Records from a collection

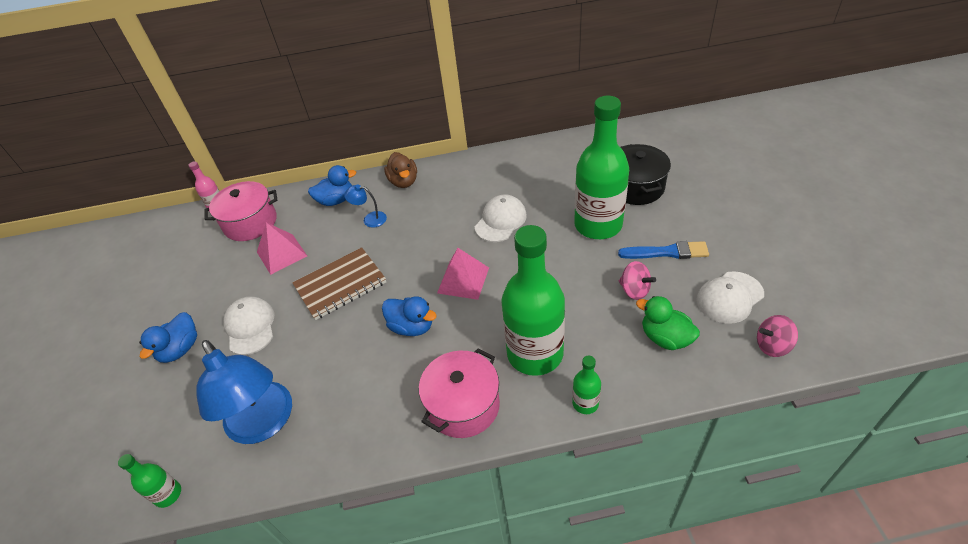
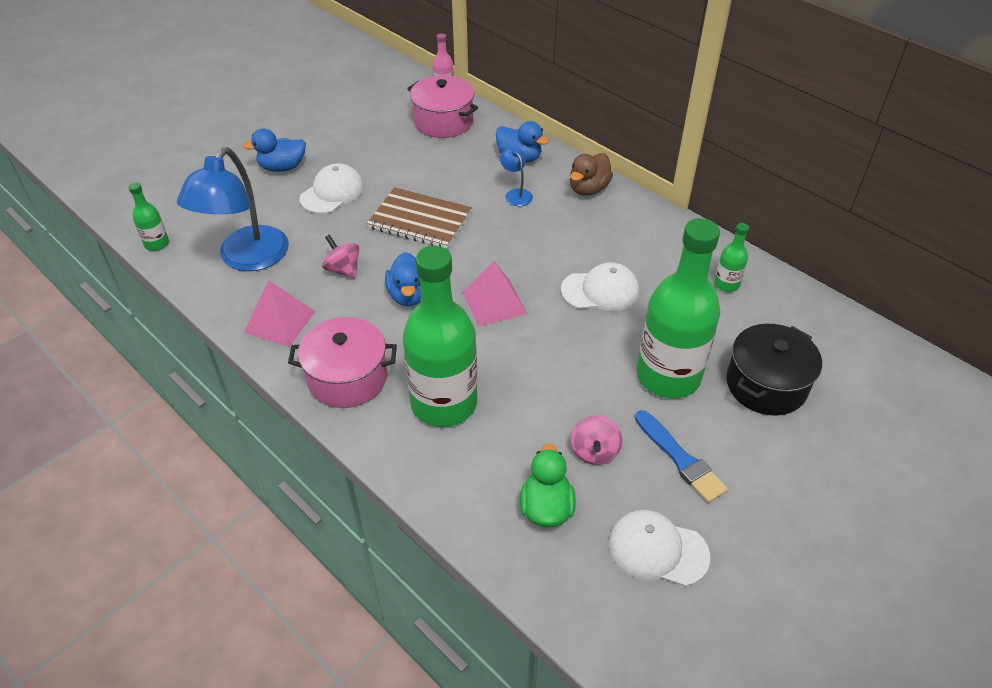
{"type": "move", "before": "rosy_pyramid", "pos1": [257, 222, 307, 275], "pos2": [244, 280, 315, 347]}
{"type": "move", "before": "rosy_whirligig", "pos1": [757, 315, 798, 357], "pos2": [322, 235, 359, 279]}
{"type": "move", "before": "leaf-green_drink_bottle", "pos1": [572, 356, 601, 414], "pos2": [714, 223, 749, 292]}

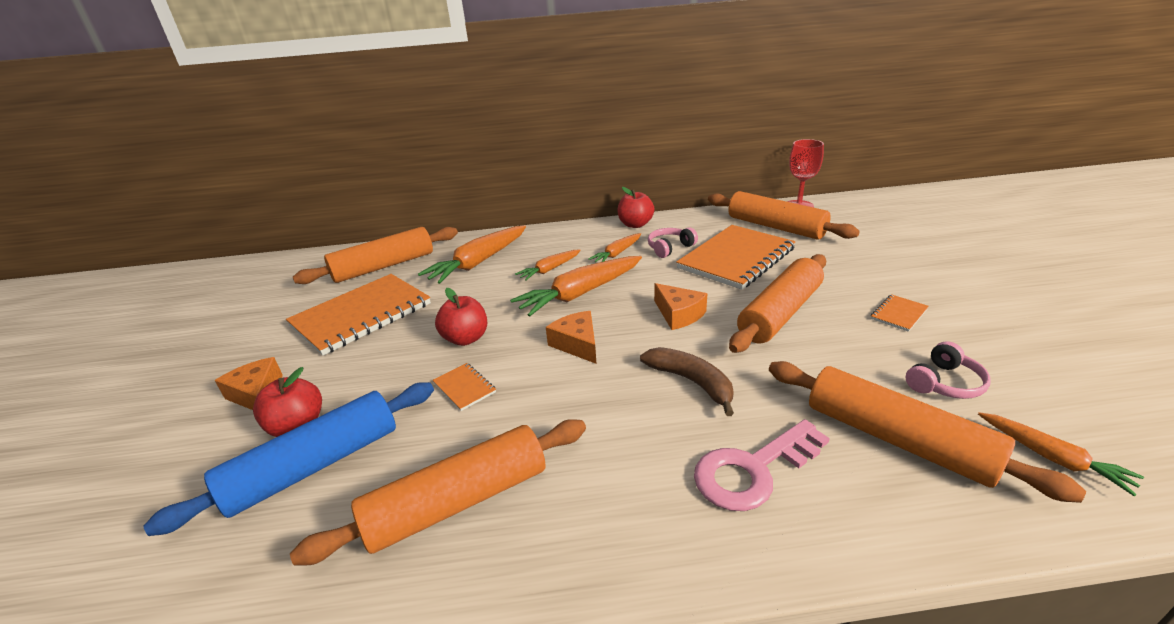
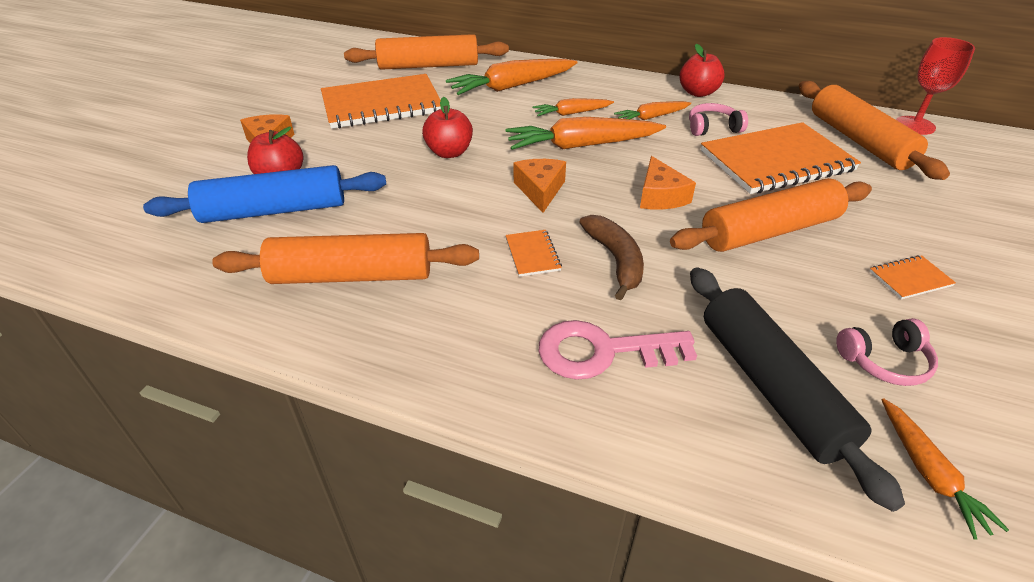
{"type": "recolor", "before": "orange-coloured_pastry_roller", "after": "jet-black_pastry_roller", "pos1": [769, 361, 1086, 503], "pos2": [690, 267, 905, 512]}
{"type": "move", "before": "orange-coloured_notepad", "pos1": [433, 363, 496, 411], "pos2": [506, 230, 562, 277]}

WHAT IS BEING ASKED – After removing the pictures, repeat the remaining records exactly.

WRITTEN SOLUTION –
{"type": "move", "before": "rosy_pyramid", "pos1": [257, 222, 307, 275], "pos2": [244, 280, 315, 347]}
{"type": "move", "before": "rosy_whirligig", "pos1": [757, 315, 798, 357], "pos2": [322, 235, 359, 279]}
{"type": "move", "before": "leaf-green_drink_bottle", "pos1": [572, 356, 601, 414], "pos2": [714, 223, 749, 292]}

{"type": "recolor", "before": "orange-coloured_pastry_roller", "after": "jet-black_pastry_roller", "pos1": [769, 361, 1086, 503], "pos2": [690, 267, 905, 512]}
{"type": "move", "before": "orange-coloured_notepad", "pos1": [433, 363, 496, 411], "pos2": [506, 230, 562, 277]}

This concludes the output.